── Recorded data

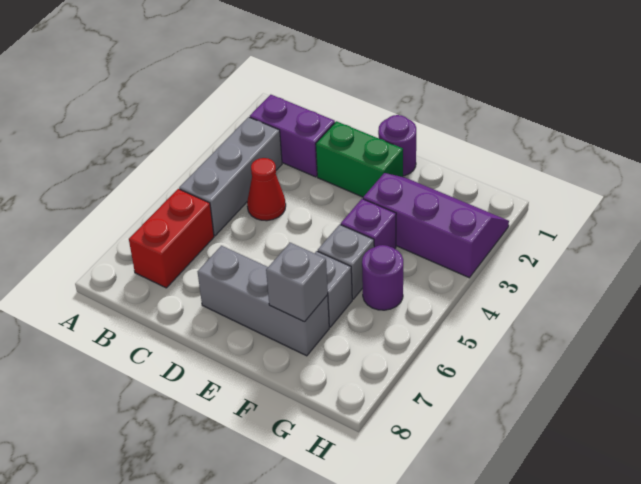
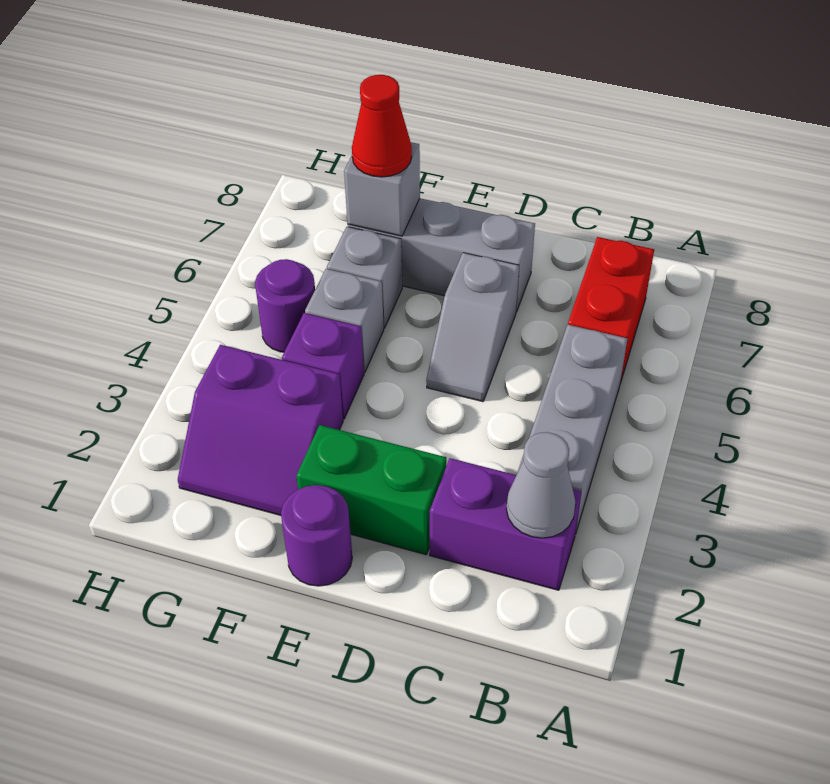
none -> grey cone B2 level 2
red cone C4 level 1 -> red cone F7 level 3
none -> grey slope D5:D6 level 1 top 6
purple slope F2:H3 level 1 top 3 -> purple slope F2:G3 level 1 top 3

────

*Exercise objective:* The data above is to be printed exactly, all of it, except for the pictures.

*Task output:*
none -> grey cone B2 level 2
red cone C4 level 1 -> red cone F7 level 3
none -> grey slope D5:D6 level 1 top 6
purple slope F2:H3 level 1 top 3 -> purple slope F2:G3 level 1 top 3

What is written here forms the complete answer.